**PROBLEM TO SOLVE:**
Your answer must be an exact copy of the records below, minus the pictures.

**INPUT RECORDS:**
◆ ◆ ◆ ◆

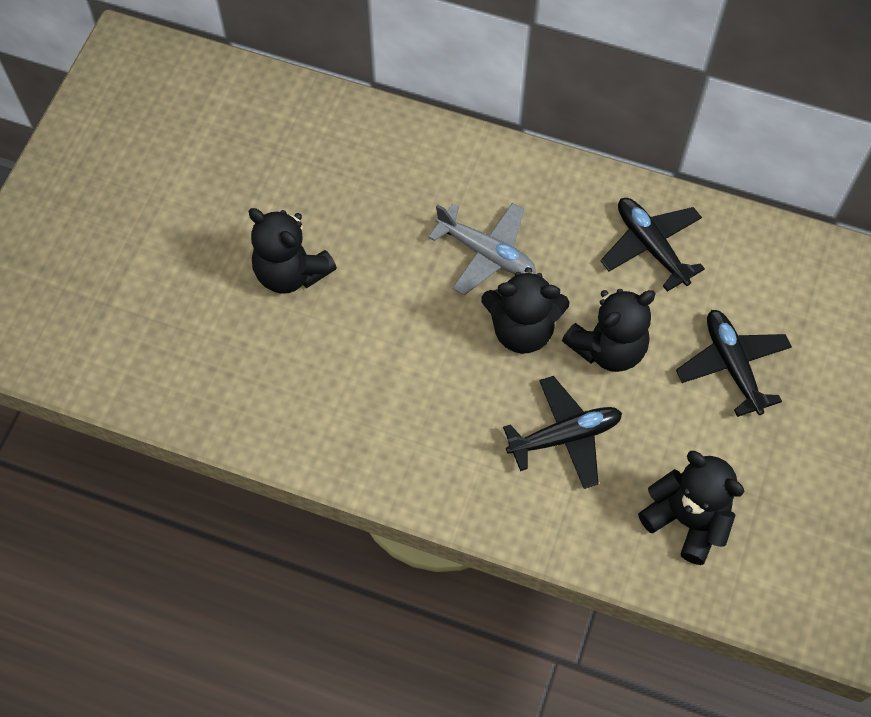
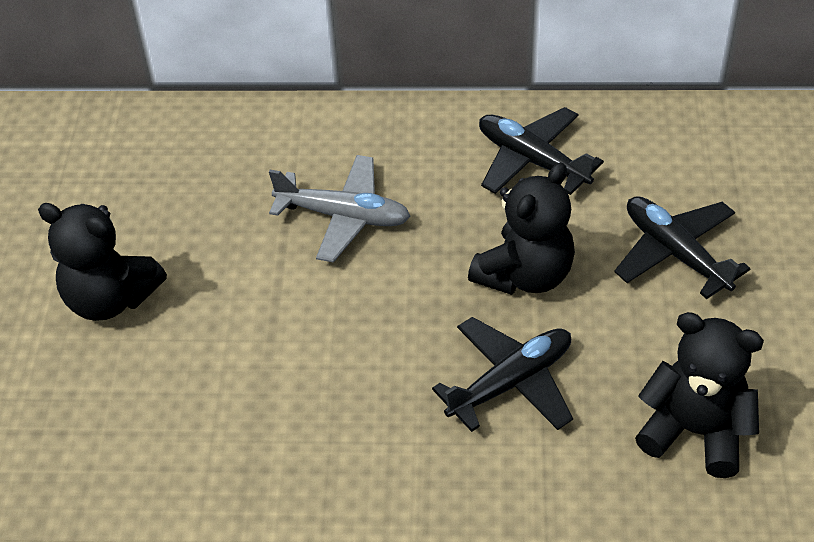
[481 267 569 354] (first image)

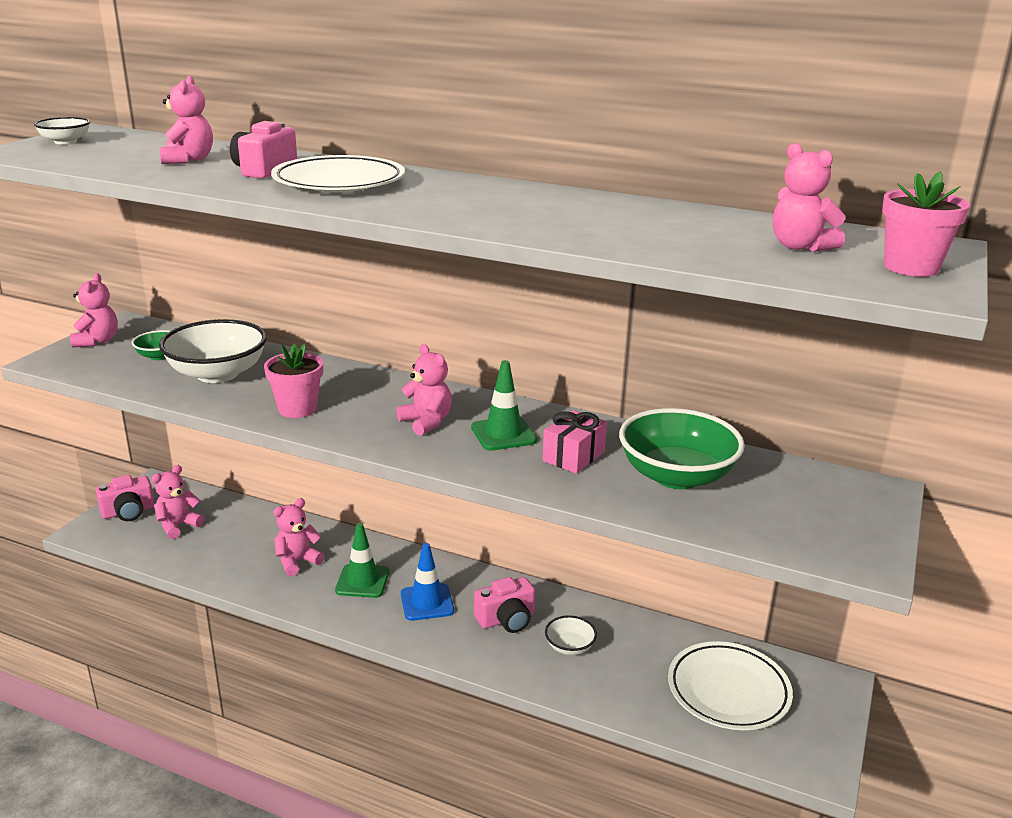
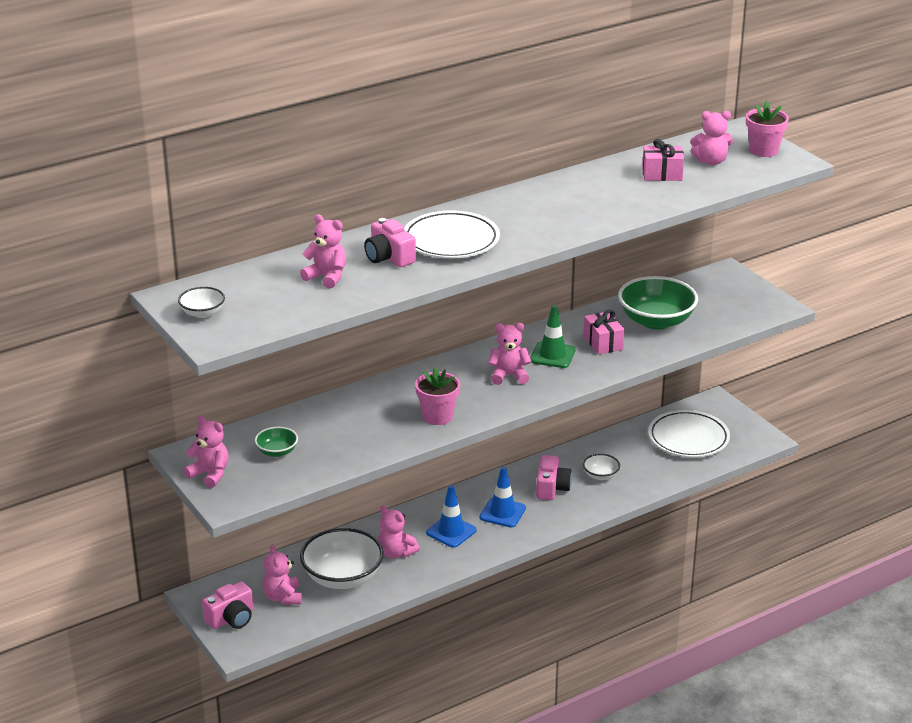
[642 139 684 181]
[300 528 384 589]
[426 485 477 548]
[202 581 253 629]
[378 505 420 558]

◆ ◆ ◆ ◆

**ANSWER SECTION:**
[481 267 569 354] (first image)

[642 139 684 181]
[300 528 384 589]
[426 485 477 548]
[202 581 253 629]
[378 505 420 558]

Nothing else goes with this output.